→ Directions: For the data below, retype word for word the lines from the one containing "IC1 pin IN: VBAT -> COM" through the one containing "R8: 180 (LED_A, W18) -> 180 (3V3, X2)"; drop the pictures.

→ Source information:

>>>>

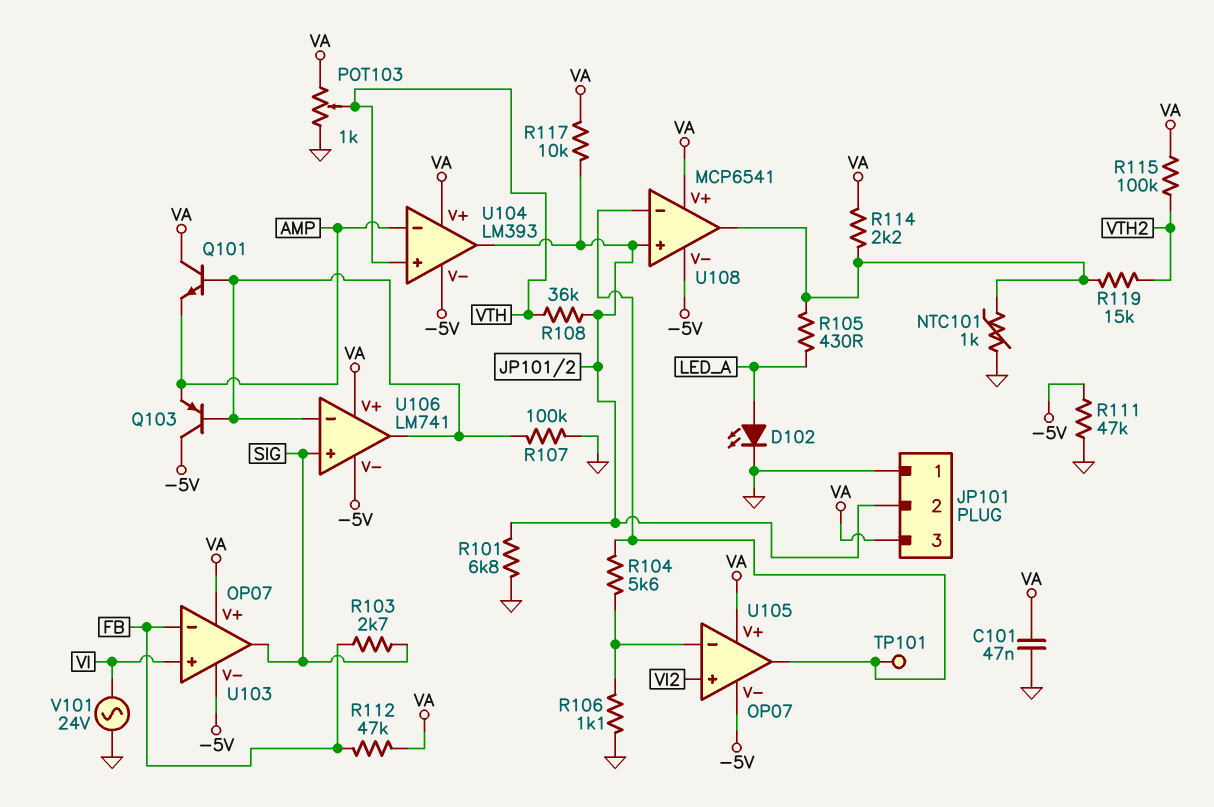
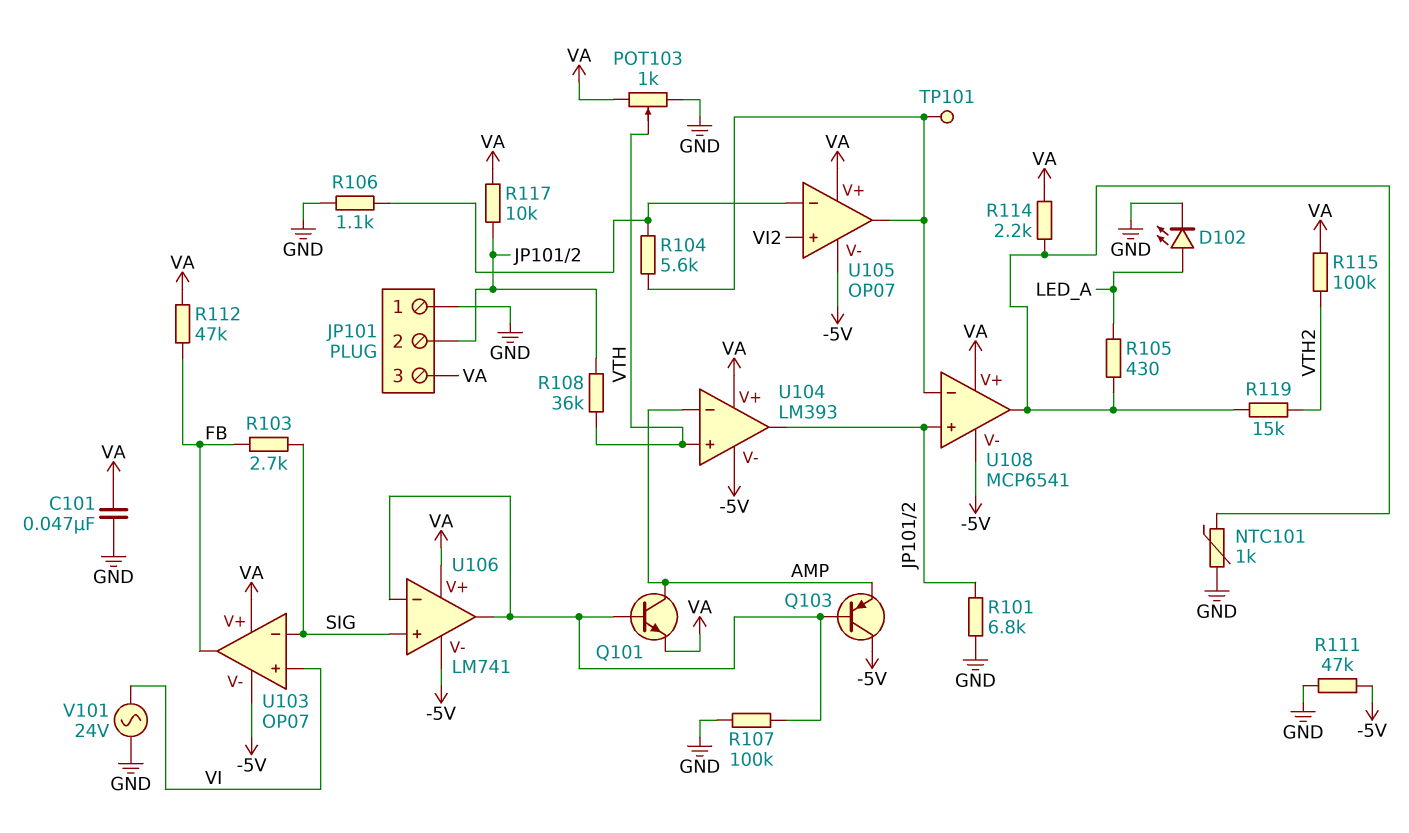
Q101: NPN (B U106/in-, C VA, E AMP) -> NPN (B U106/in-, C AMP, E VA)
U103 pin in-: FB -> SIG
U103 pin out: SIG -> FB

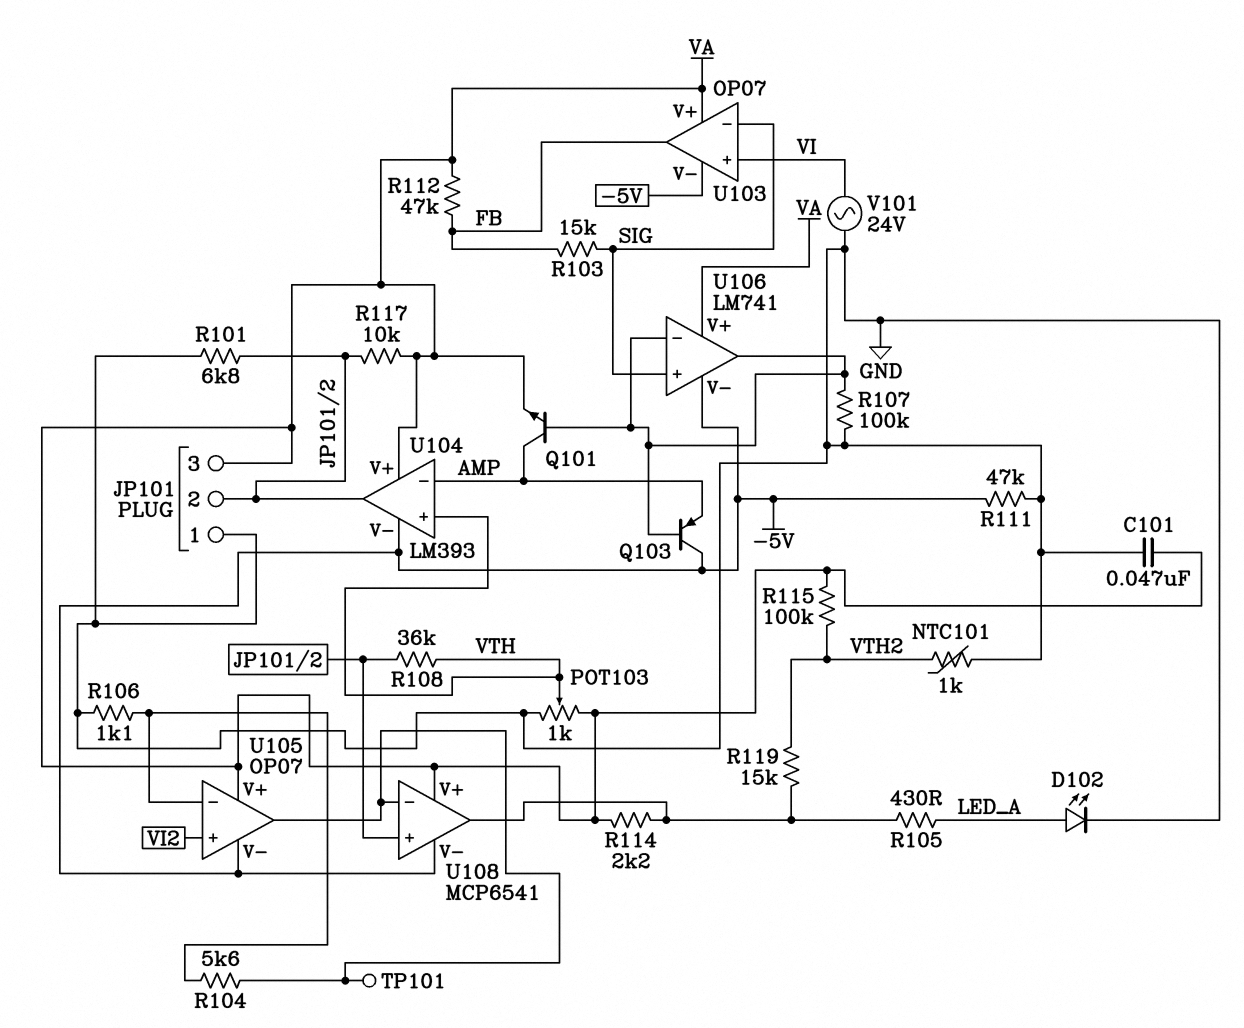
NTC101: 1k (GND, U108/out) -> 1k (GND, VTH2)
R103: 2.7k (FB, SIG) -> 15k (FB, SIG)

<<<<
>>>>

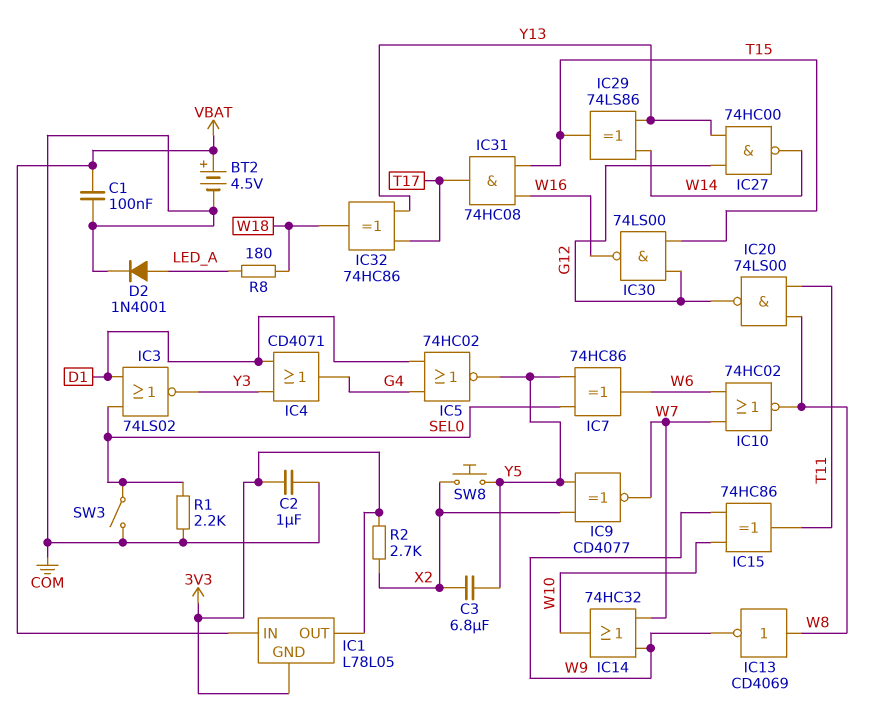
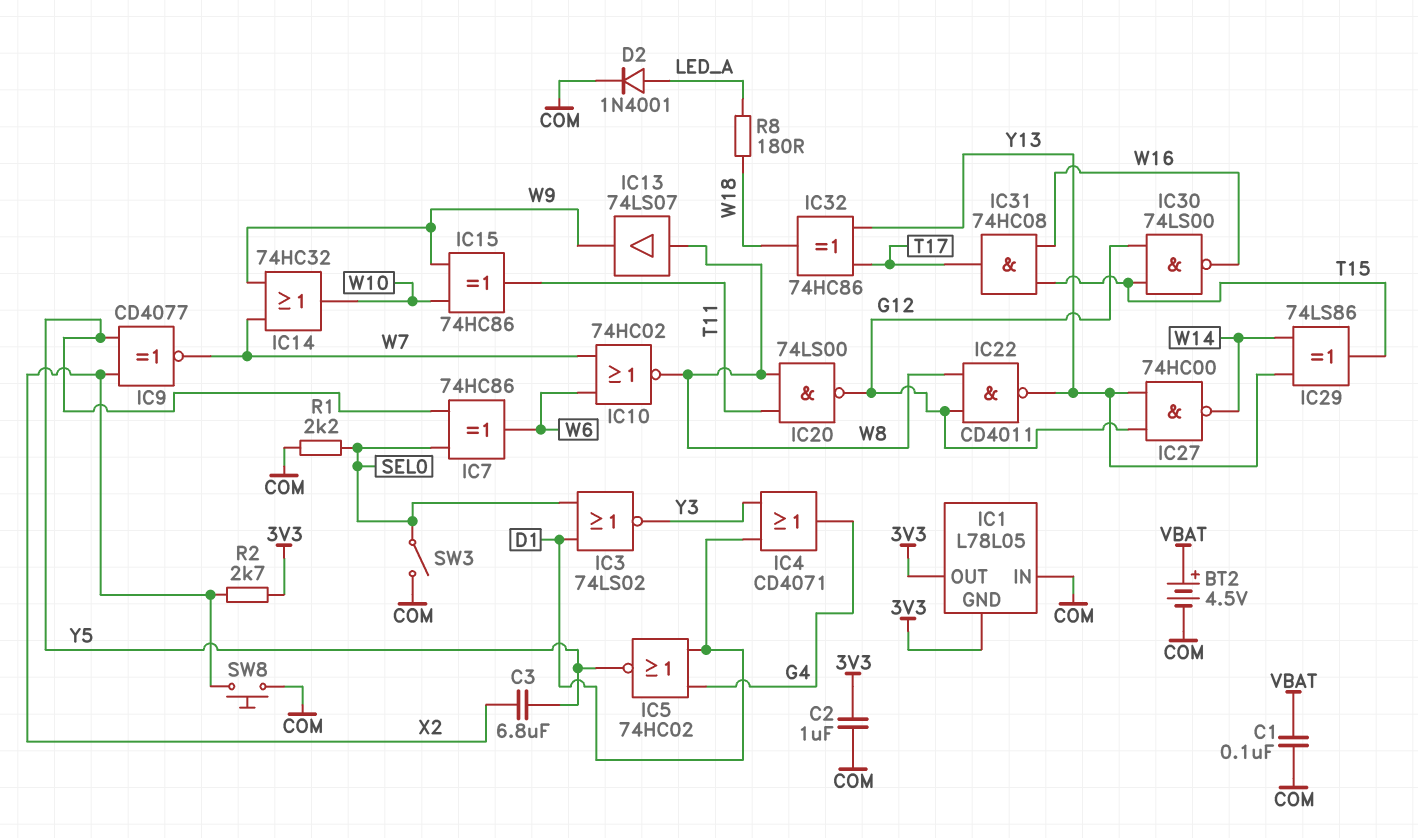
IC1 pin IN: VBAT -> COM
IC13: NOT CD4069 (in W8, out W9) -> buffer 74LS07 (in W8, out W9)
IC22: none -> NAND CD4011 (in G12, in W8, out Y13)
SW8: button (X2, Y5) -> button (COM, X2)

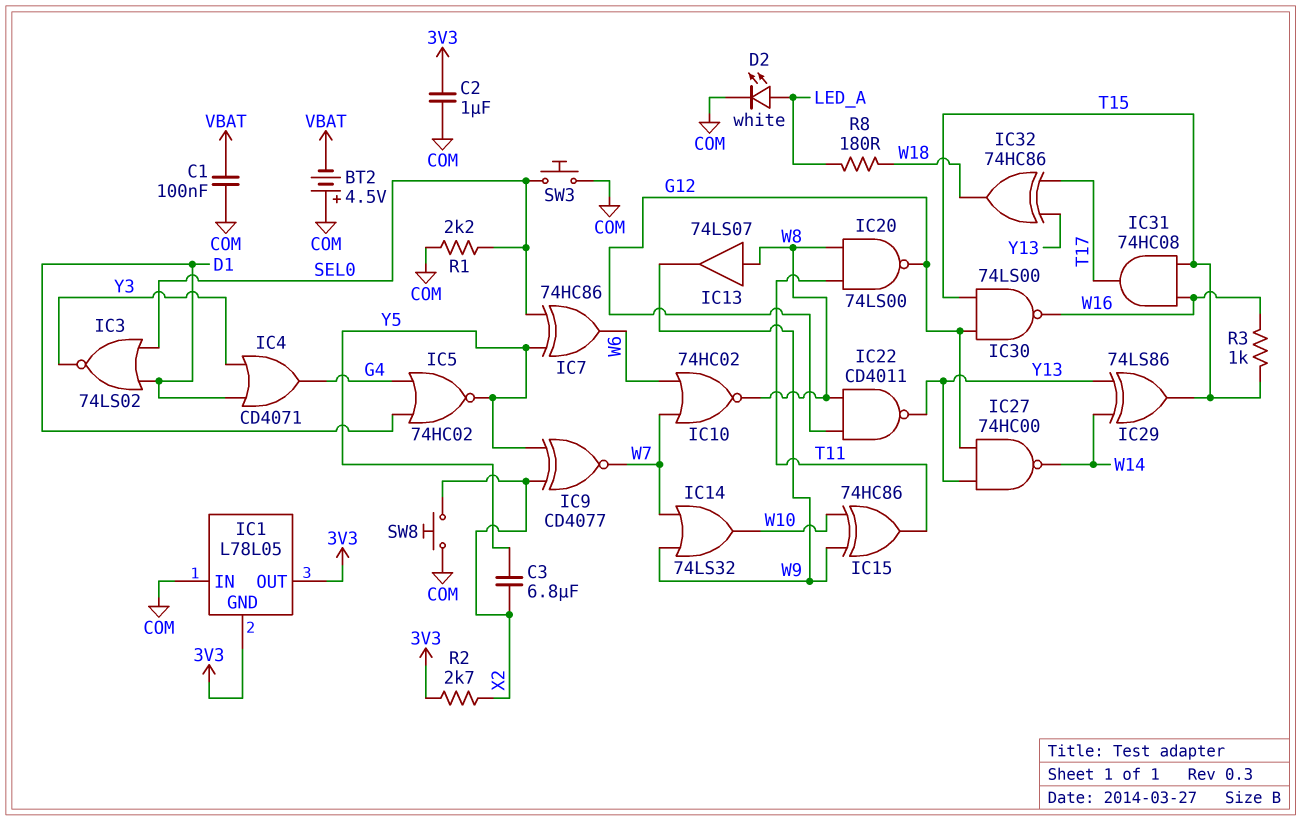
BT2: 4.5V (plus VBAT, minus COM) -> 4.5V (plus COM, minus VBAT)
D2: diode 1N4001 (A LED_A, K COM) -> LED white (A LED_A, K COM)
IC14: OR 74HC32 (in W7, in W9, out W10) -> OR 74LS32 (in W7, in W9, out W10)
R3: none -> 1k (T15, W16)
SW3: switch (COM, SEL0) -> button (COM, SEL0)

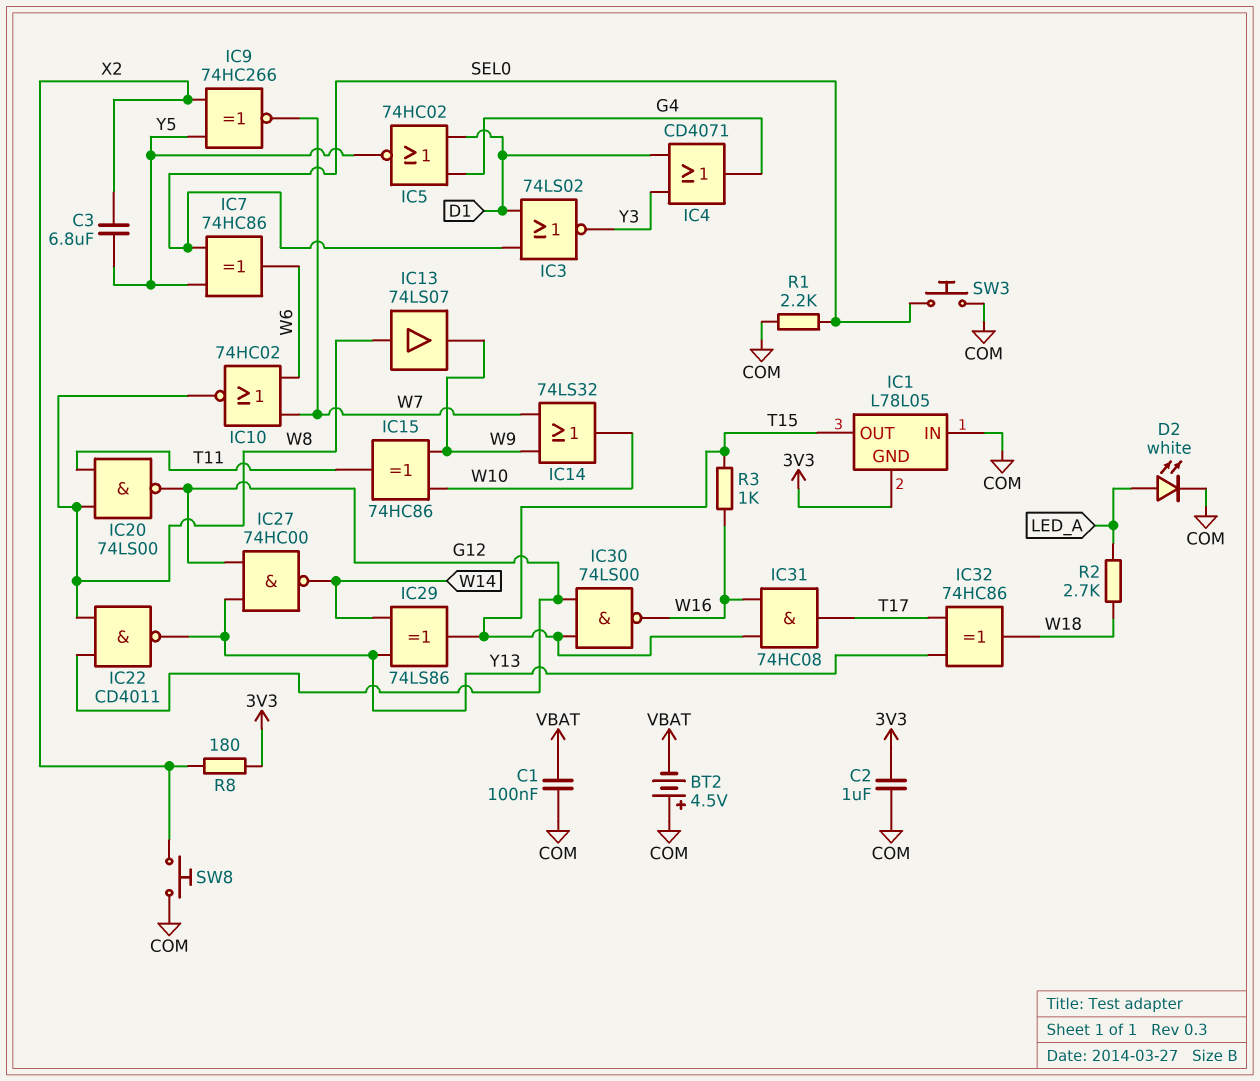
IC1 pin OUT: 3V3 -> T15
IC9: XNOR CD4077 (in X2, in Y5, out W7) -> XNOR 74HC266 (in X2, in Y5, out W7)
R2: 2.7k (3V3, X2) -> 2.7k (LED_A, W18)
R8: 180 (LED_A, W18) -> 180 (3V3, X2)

<<<<

→ The completed task:
IC1 pin IN: VBAT -> COM
IC13: NOT CD4069 (in W8, out W9) -> buffer 74LS07 (in W8, out W9)
IC22: none -> NAND CD4011 (in G12, in W8, out Y13)
SW8: button (X2, Y5) -> button (COM, X2)

BT2: 4.5V (plus VBAT, minus COM) -> 4.5V (plus COM, minus VBAT)
D2: diode 1N4001 (A LED_A, K COM) -> LED white (A LED_A, K COM)
IC14: OR 74HC32 (in W7, in W9, out W10) -> OR 74LS32 (in W7, in W9, out W10)
R3: none -> 1k (T15, W16)
SW3: switch (COM, SEL0) -> button (COM, SEL0)

IC1 pin OUT: 3V3 -> T15
IC9: XNOR CD4077 (in X2, in Y5, out W7) -> XNOR 74HC266 (in X2, in Y5, out W7)
R2: 2.7k (3V3, X2) -> 2.7k (LED_A, W18)
R8: 180 (LED_A, W18) -> 180 (3V3, X2)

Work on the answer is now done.